INSTRUCTIONS FOR THE TASK ::
Print, exactly as given, each line of the data from the line containing "Someone carried the rodillo" up to and including its last line.

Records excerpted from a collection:
▬▬▬▬▬▬▬▬▬▬

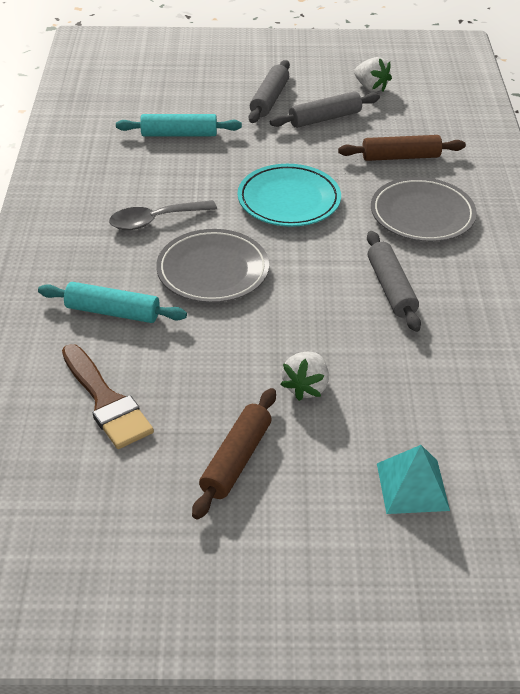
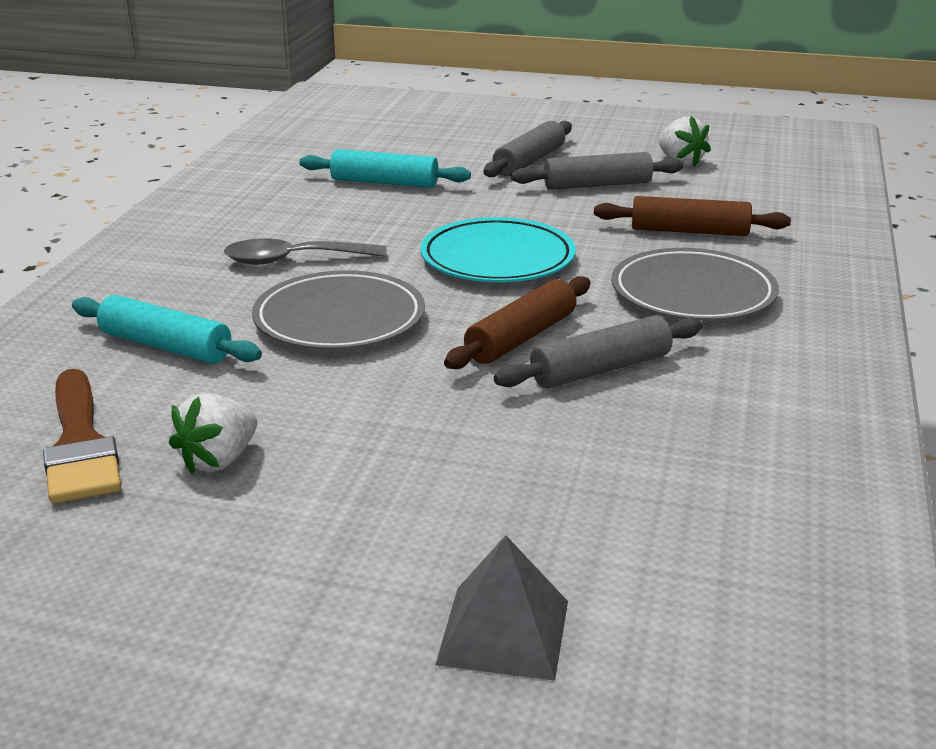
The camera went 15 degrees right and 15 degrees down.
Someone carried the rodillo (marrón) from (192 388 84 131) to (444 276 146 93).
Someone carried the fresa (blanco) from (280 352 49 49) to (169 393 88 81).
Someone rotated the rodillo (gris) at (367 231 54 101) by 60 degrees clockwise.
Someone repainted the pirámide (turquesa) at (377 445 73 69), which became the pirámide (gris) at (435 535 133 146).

▬▬▬▬▬▬▬▬▬▬

EXPECTED OUTPUT ::
Someone carried the rodillo (marrón) from (192 388 84 131) to (444 276 146 93).
Someone carried the fresa (blanco) from (280 352 49 49) to (169 393 88 81).
Someone rotated the rodillo (gris) at (367 231 54 101) by 60 degrees clockwise.
Someone repainted the pirámide (turquesa) at (377 445 73 69), which became the pirámide (gris) at (435 535 133 146).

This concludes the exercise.